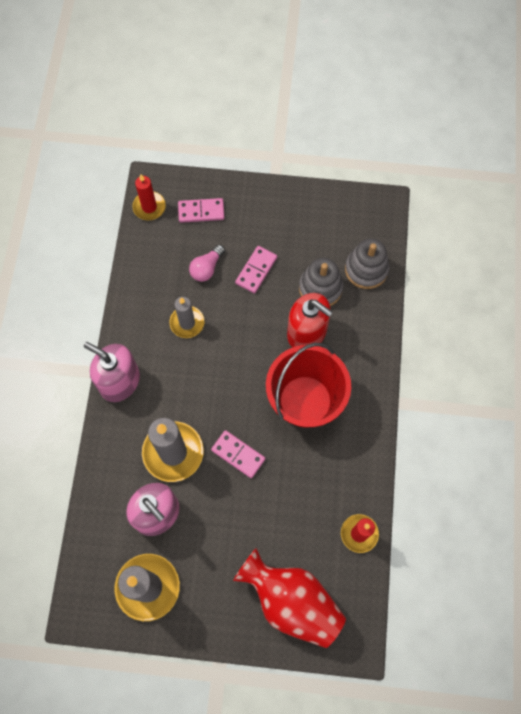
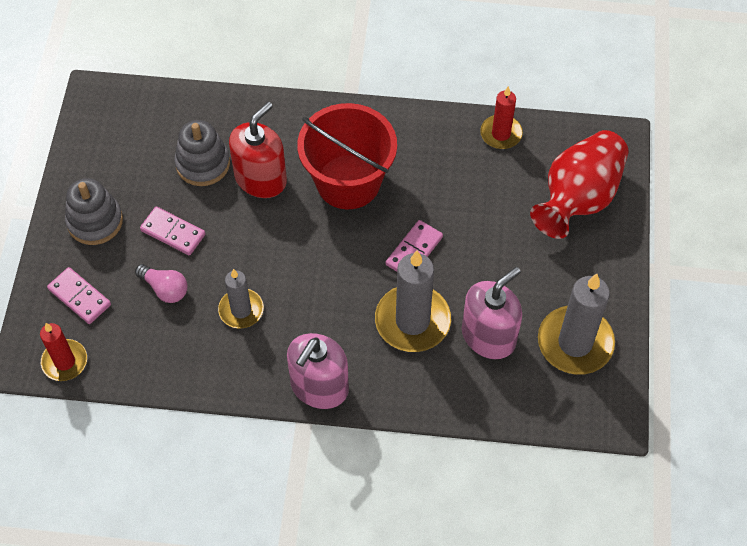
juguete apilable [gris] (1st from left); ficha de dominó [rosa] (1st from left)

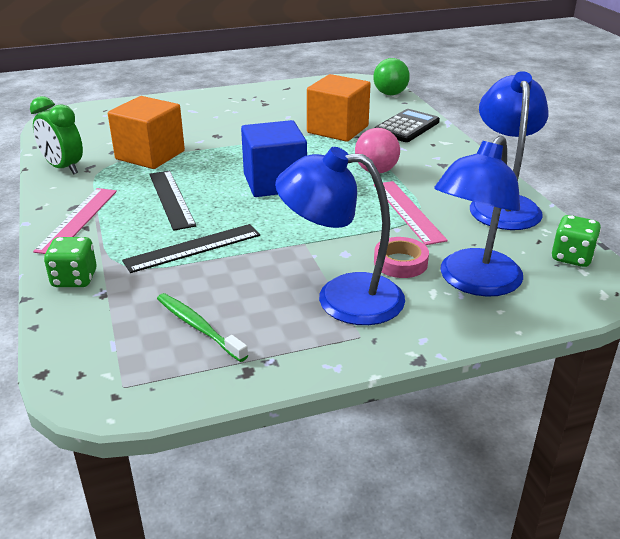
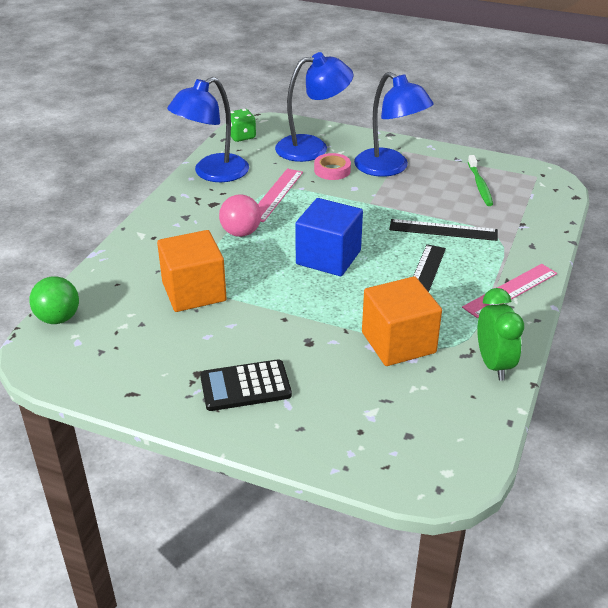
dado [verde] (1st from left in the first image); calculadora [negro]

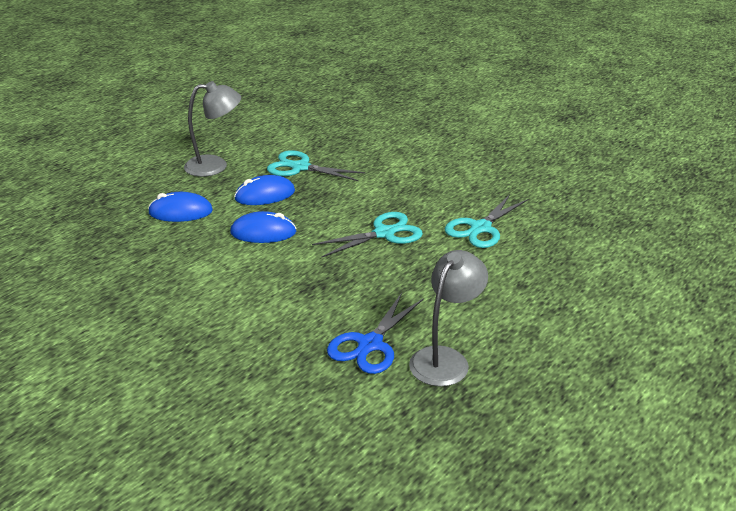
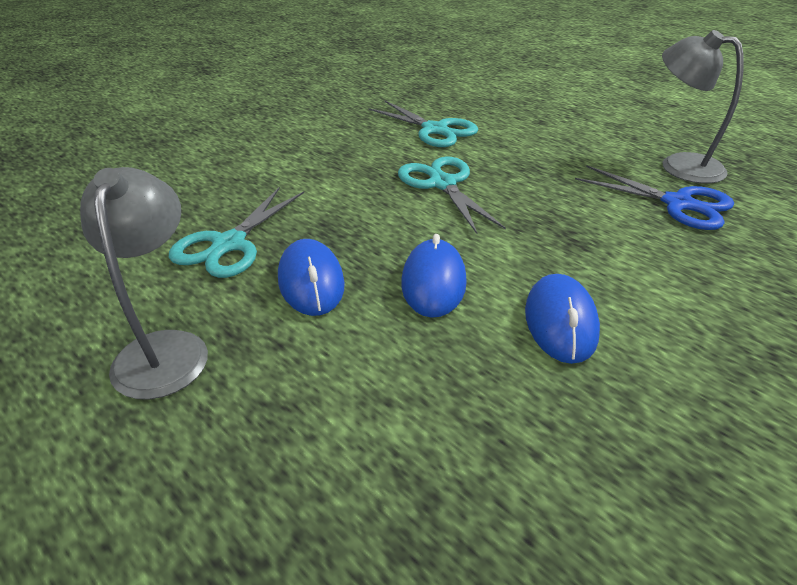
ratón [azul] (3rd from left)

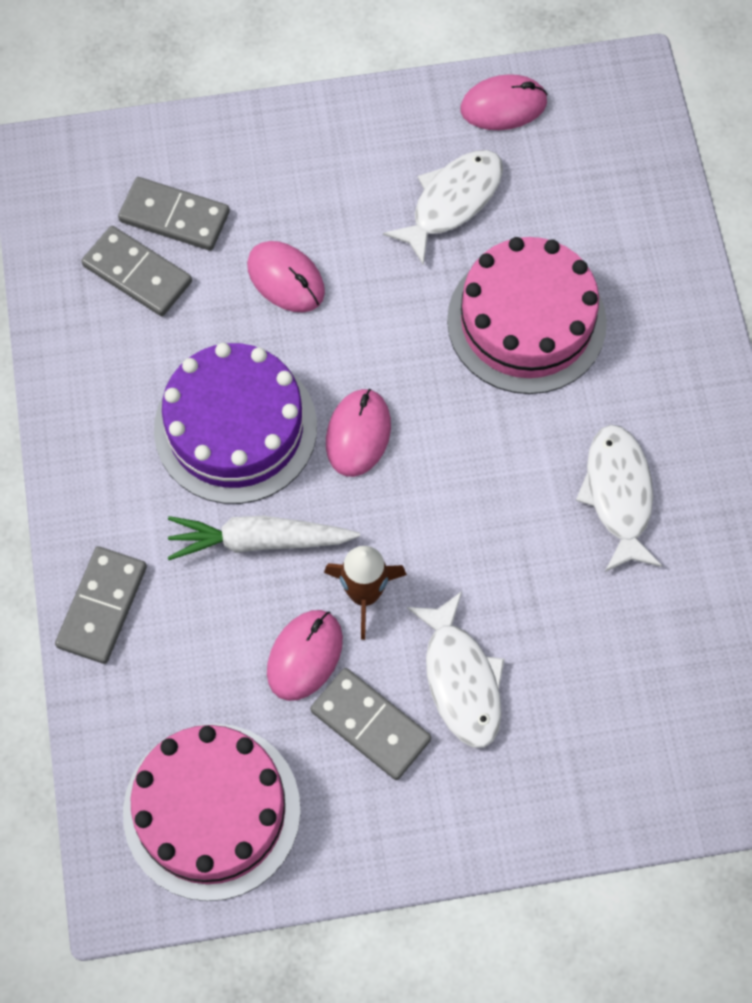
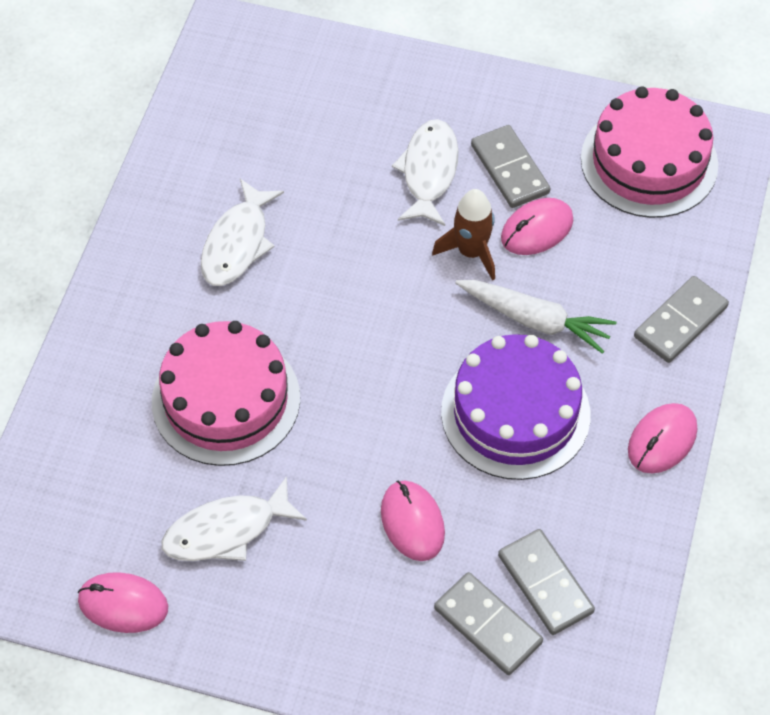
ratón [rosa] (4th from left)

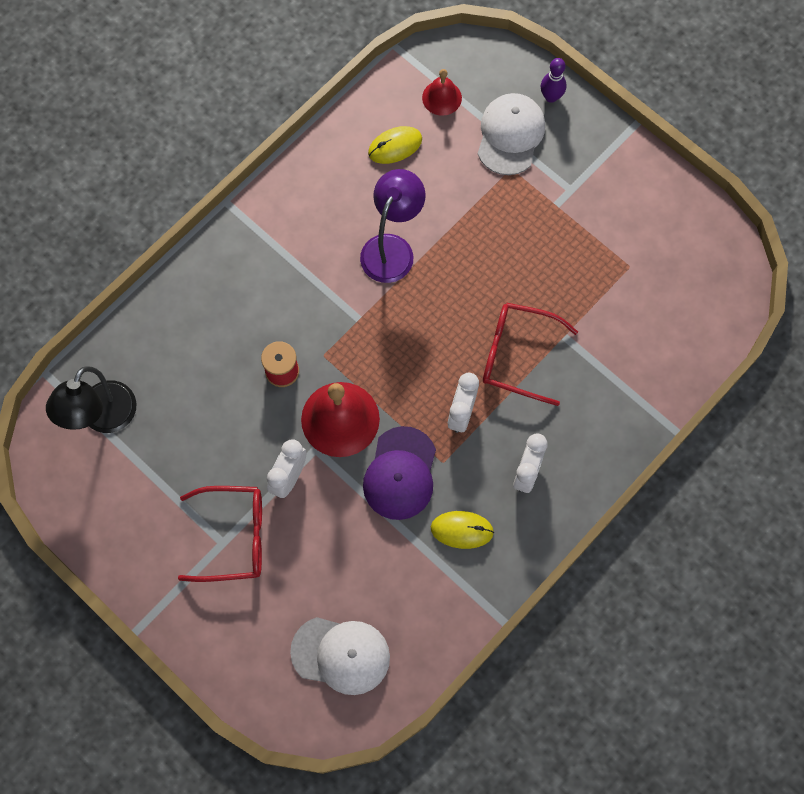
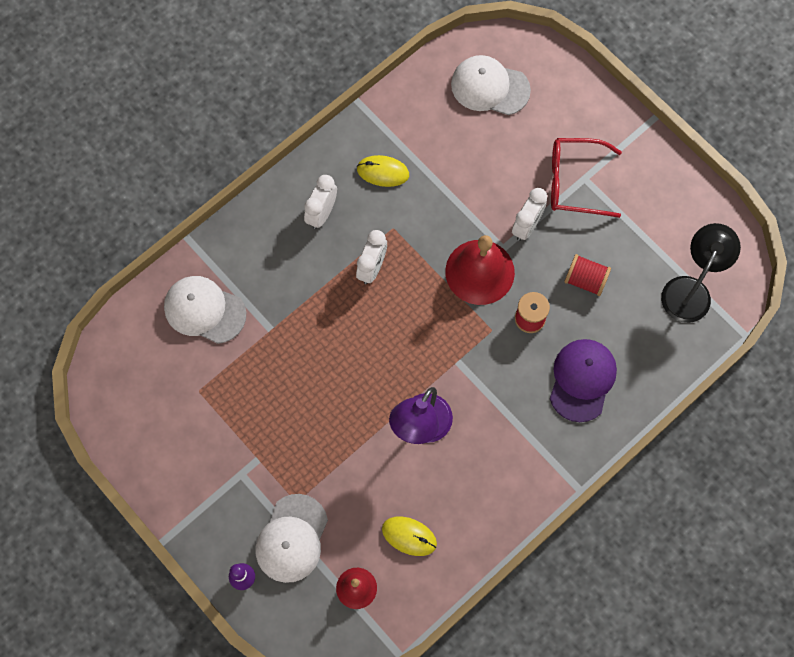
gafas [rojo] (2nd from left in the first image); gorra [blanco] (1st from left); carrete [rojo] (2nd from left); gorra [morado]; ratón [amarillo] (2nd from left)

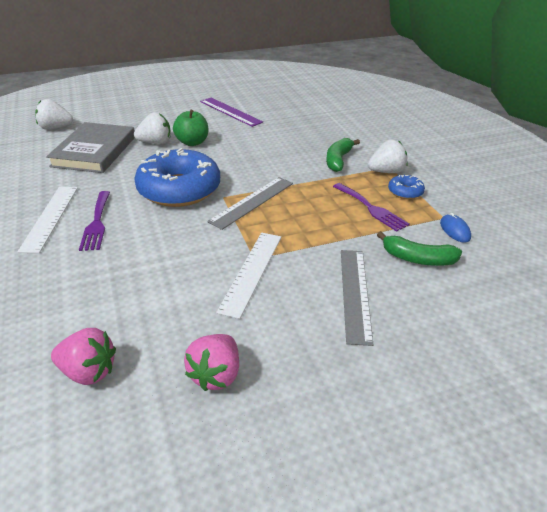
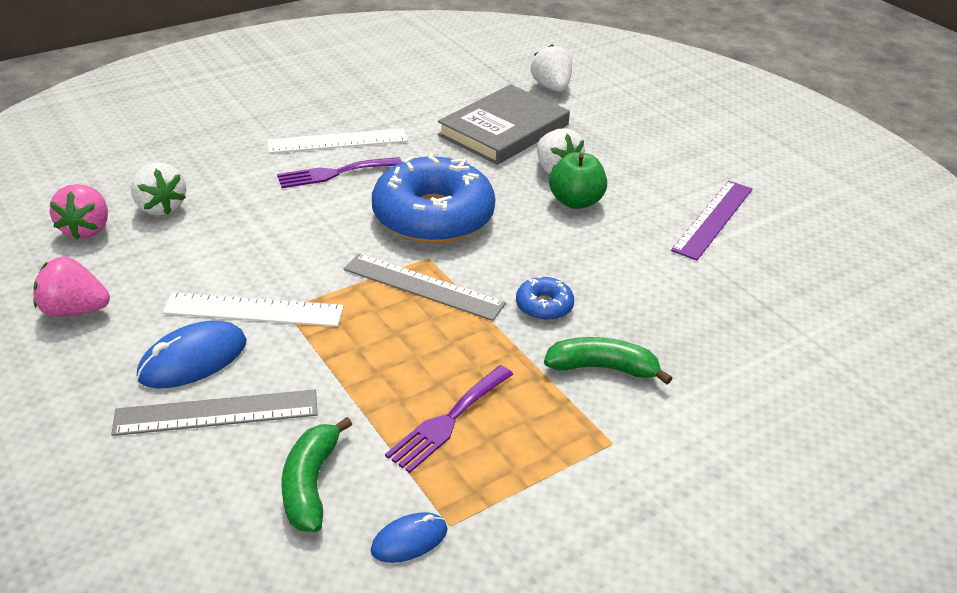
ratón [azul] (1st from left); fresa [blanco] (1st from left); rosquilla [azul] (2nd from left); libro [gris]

------------------------

**Your instructions:** The lines above that hold "rosa" are the result; show every one of them.

**Your solution:**
juguete apilable [gris] (1st from left); ficha de dominó [rosa] (1st from left)
ratón [rosa] (4th from left)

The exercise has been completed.